- _RECORDS FOR PROCESSING_
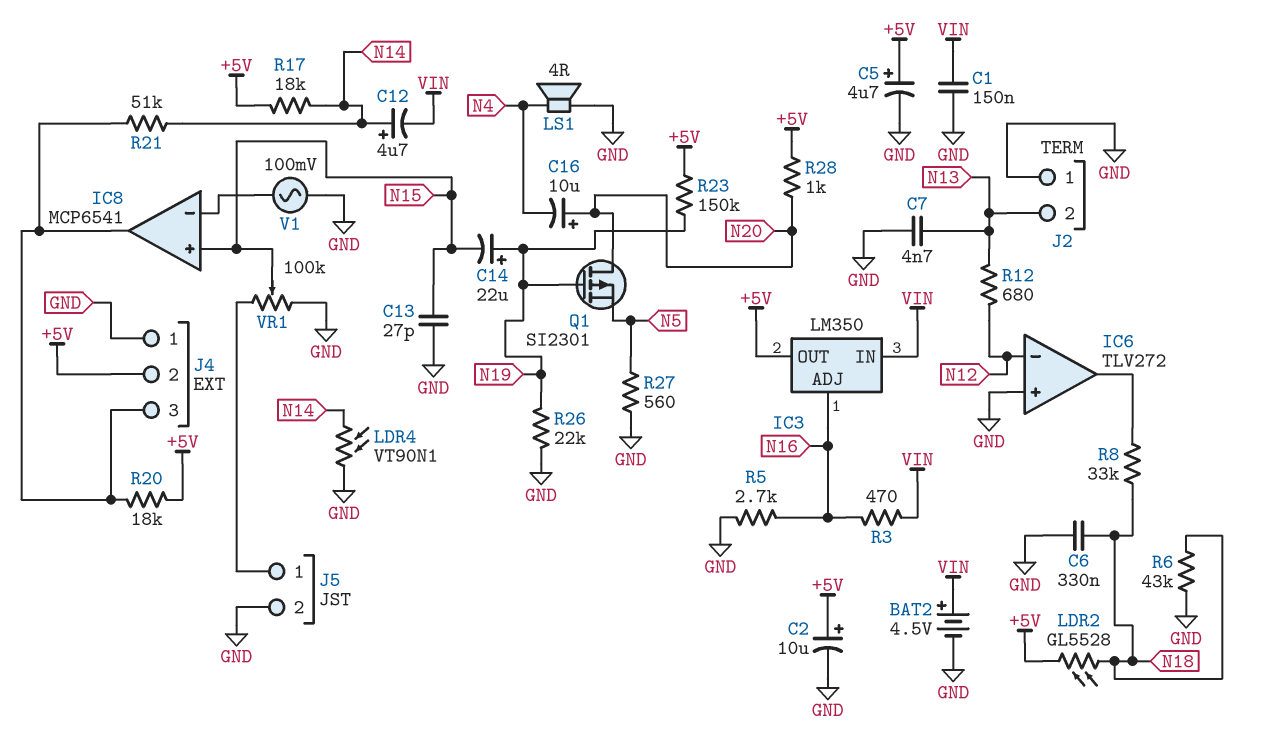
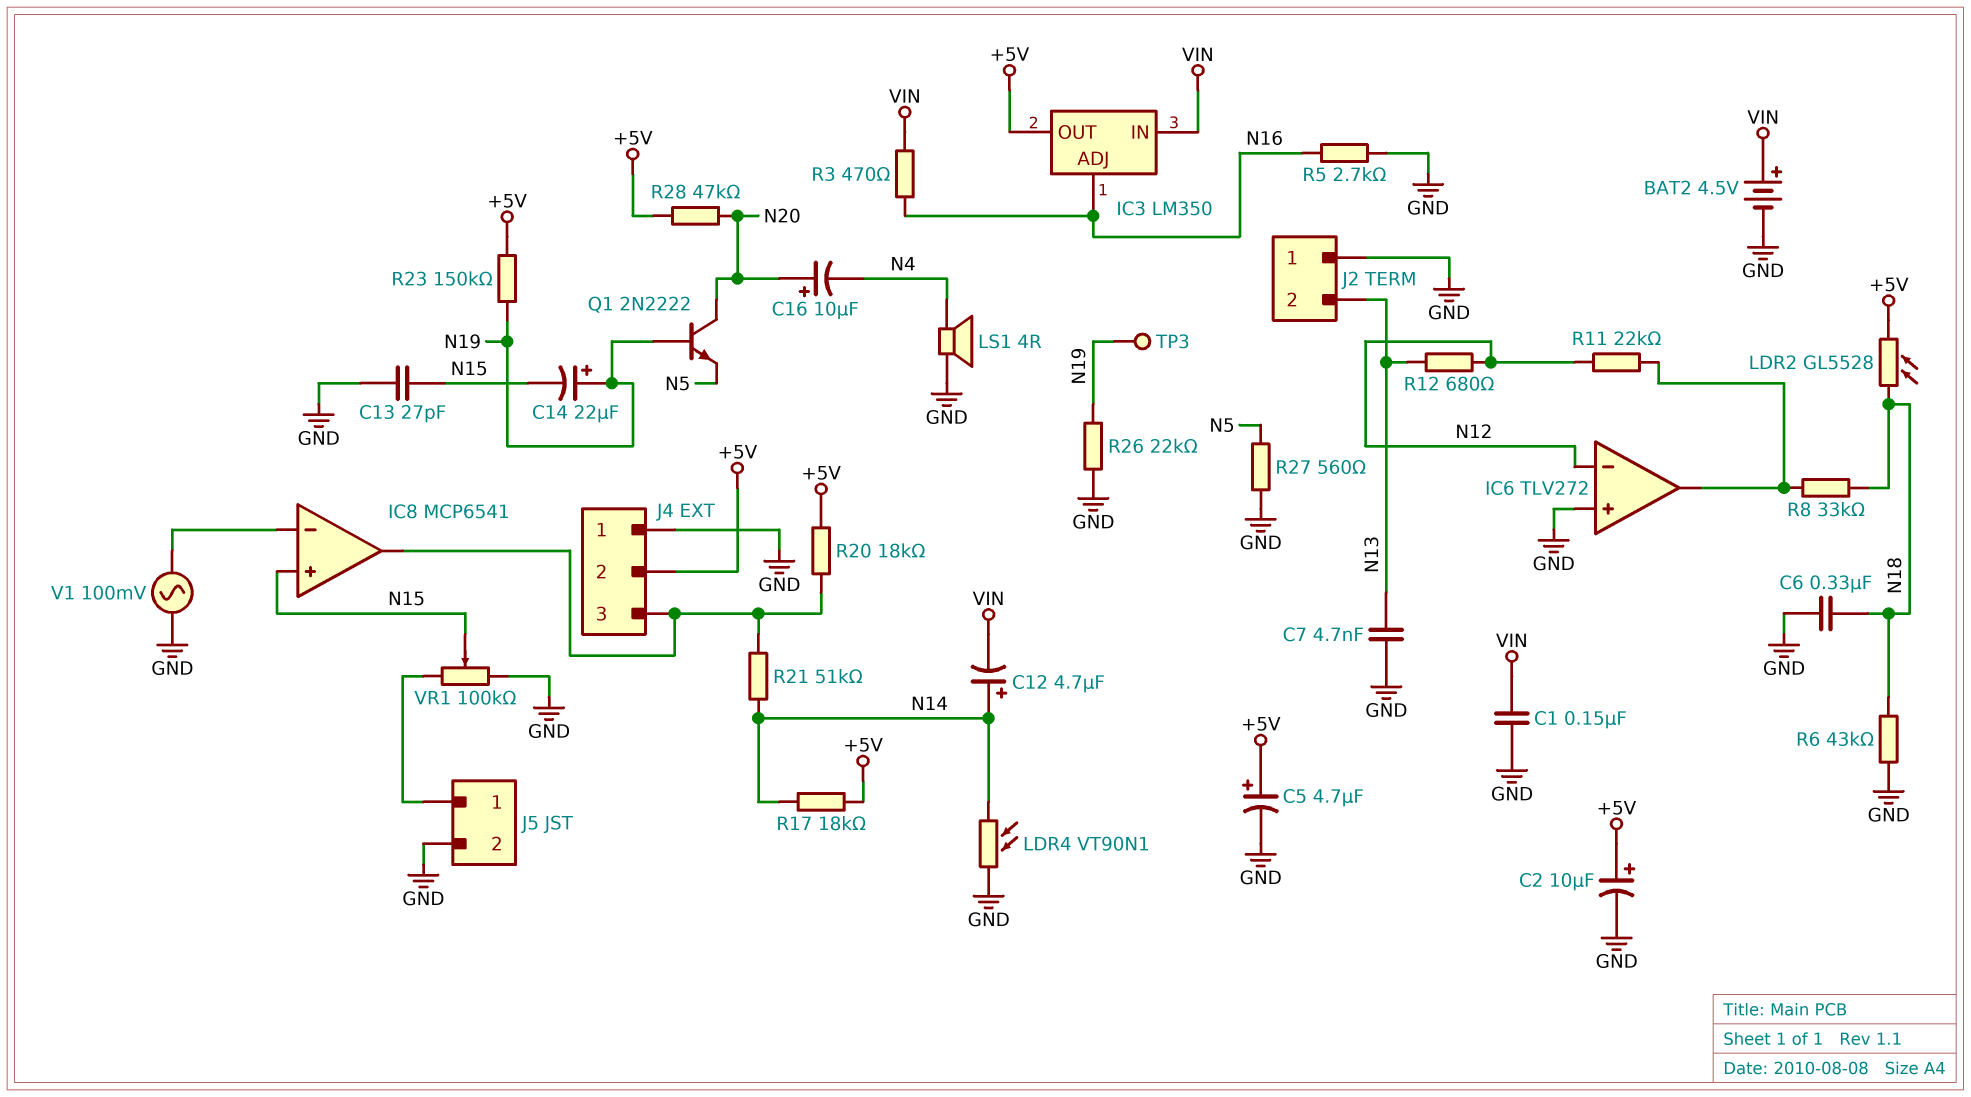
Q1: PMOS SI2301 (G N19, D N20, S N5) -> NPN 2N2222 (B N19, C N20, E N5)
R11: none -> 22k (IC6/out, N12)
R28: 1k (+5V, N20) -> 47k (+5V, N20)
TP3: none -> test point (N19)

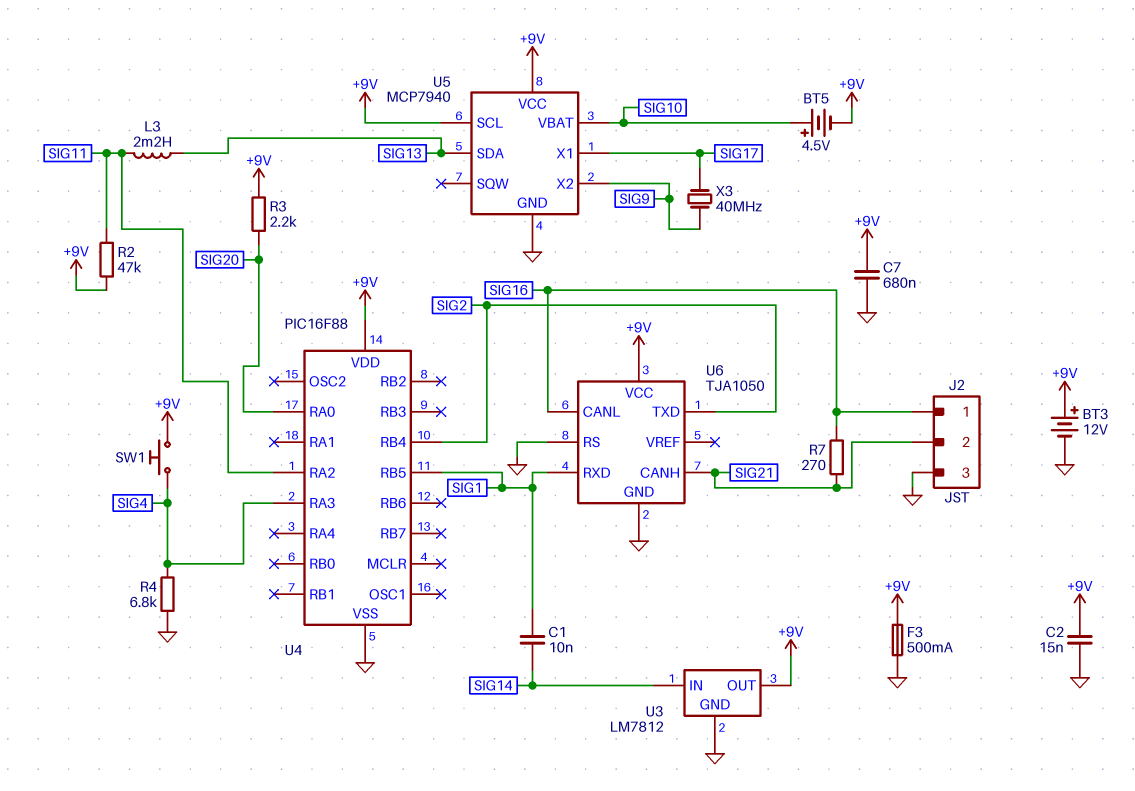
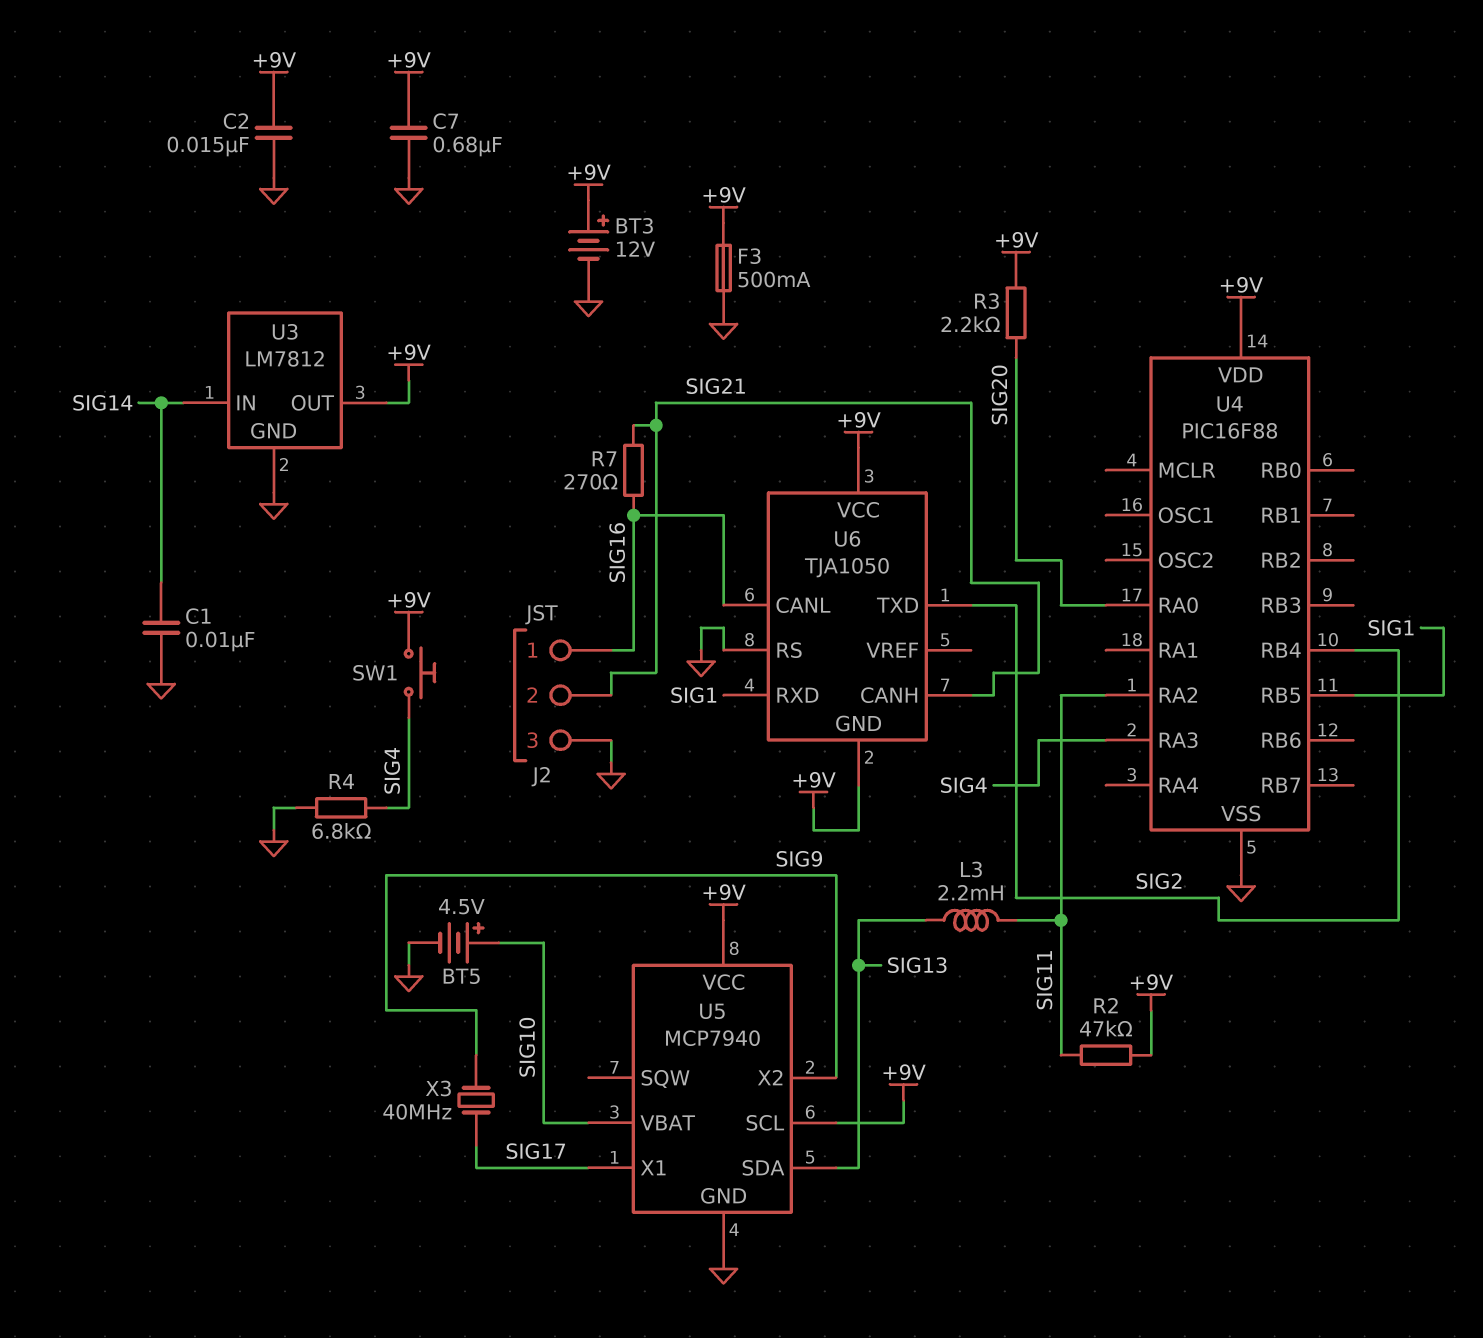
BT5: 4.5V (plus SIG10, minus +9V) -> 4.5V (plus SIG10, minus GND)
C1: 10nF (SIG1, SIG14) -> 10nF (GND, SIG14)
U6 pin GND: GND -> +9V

- _WORK ITEM_
The records above are to be set down exactly as written, with no images.

- _YOUR SOLUTION_
Q1: PMOS SI2301 (G N19, D N20, S N5) -> NPN 2N2222 (B N19, C N20, E N5)
R11: none -> 22k (IC6/out, N12)
R28: 1k (+5V, N20) -> 47k (+5V, N20)
TP3: none -> test point (N19)

BT5: 4.5V (plus SIG10, minus +9V) -> 4.5V (plus SIG10, minus GND)
C1: 10nF (SIG1, SIG14) -> 10nF (GND, SIG14)
U6 pin GND: GND -> +9V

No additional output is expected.